(Beginning of Listed entries)

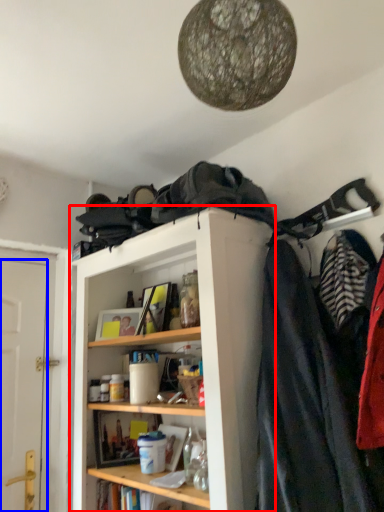
Question: Which object appears closest to the camera in this image, shelf (highlighted by a red box) or door (highlighted by a blue box)?

Choices:
 (A) shelf
 (B) door

Answer: (A)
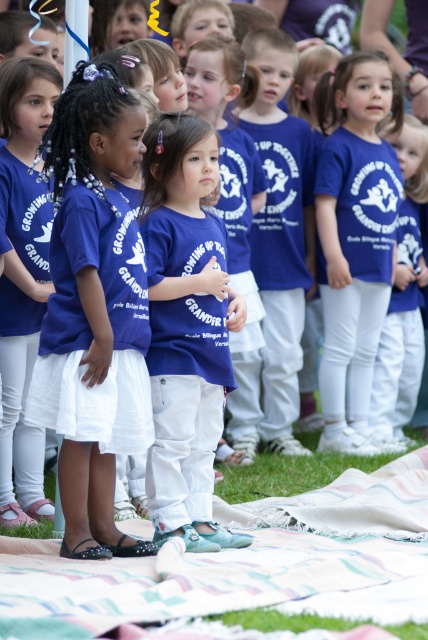
Is patterned fabric blanket at lower center wider than matte blue t-shirt at center?

Correct, the width of patterned fabric blanket at lower center exceeds that of matte blue t-shirt at center.

What are the coordinates of `patterned fabric blanket at lower center` in the screenshot? It's located at (246, 563).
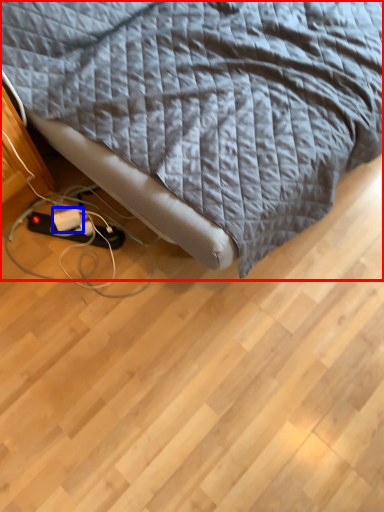
Question: Which of the following is the closest to the observer, bed (highlighted by a red box) or extension cord (highlighted by a blue box)?

Choices:
 (A) bed
 (B) extension cord

Answer: (A)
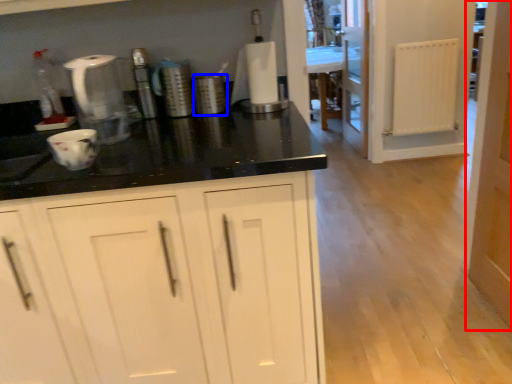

(End of Listed entries)

■ Assignment: Write out all the rows above again without the pictures, changing "highlighted" to "marked" everywhere and leaving everything else as it is.

■ Output for this exercise:
Question: Which object appears closest to the camera in this image, shelf (marked by a red box) or door (marked by a blue box)?

Choices:
 (A) shelf
 (B) door

Answer: (A)
Is patterned fabric blanket at lower center wider than matte blue t-shirt at center?

Correct, the width of patterned fabric blanket at lower center exceeds that of matte blue t-shirt at center.

What are the coordinates of `patterned fabric blanket at lower center` in the screenshot? It's located at (246, 563).
Question: Which of the following is the closest to the observer, bed (marked by a red box) or extension cord (marked by a blue box)?

Choices:
 (A) bed
 (B) extension cord

Answer: (A)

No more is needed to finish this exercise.